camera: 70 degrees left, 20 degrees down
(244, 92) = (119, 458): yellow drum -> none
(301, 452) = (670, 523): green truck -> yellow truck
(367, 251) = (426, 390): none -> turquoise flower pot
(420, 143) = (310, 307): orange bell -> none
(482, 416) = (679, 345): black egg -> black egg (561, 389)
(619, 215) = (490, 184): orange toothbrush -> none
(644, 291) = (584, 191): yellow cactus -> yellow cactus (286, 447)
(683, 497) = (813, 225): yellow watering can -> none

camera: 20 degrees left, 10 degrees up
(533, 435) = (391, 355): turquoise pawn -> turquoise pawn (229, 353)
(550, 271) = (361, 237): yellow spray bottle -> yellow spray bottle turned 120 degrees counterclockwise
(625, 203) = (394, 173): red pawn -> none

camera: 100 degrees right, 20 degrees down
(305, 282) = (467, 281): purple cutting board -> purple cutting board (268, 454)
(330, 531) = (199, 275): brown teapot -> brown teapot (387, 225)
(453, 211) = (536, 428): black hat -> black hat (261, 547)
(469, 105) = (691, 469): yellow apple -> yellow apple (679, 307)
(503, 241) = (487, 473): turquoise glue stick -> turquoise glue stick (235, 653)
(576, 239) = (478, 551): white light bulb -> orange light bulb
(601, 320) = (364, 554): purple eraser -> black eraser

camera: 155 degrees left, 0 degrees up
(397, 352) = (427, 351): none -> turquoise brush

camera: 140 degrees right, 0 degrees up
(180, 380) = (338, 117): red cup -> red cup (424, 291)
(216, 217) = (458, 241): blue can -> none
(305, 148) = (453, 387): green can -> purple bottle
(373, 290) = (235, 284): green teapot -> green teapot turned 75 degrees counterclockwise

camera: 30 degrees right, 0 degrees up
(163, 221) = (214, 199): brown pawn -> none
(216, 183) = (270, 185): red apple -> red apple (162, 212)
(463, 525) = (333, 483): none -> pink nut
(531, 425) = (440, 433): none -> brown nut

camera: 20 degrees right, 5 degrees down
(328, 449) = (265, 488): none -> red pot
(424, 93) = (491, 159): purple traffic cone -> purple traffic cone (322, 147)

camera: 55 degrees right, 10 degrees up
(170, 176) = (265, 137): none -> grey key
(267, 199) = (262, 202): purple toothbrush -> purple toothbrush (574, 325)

▶ Exercise description:
Retype exactly the lines of the data above, starting at its first line and finishing with the line that has "(453, 211) = (536, 428): black" in it.

▶ Expected answer:
camera: 70 degrees left, 20 degrees down
(244, 92) = (119, 458): yellow drum -> none
(301, 452) = (670, 523): green truck -> yellow truck
(367, 251) = (426, 390): none -> turquoise flower pot
(420, 143) = (310, 307): orange bell -> none
(482, 416) = (679, 345): black egg -> black egg (561, 389)
(619, 215) = (490, 184): orange toothbrush -> none
(644, 291) = (584, 191): yellow cactus -> yellow cactus (286, 447)
(683, 497) = (813, 225): yellow watering can -> none

camera: 20 degrees left, 10 degrees up
(533, 435) = (391, 355): turquoise pawn -> turquoise pawn (229, 353)
(550, 271) = (361, 237): yellow spray bottle -> yellow spray bottle turned 120 degrees counterclockwise
(625, 203) = (394, 173): red pawn -> none

camera: 100 degrees right, 20 degrees down
(305, 282) = (467, 281): purple cutting board -> purple cutting board (268, 454)
(330, 531) = (199, 275): brown teapot -> brown teapot (387, 225)
(453, 211) = (536, 428): black hat -> black hat (261, 547)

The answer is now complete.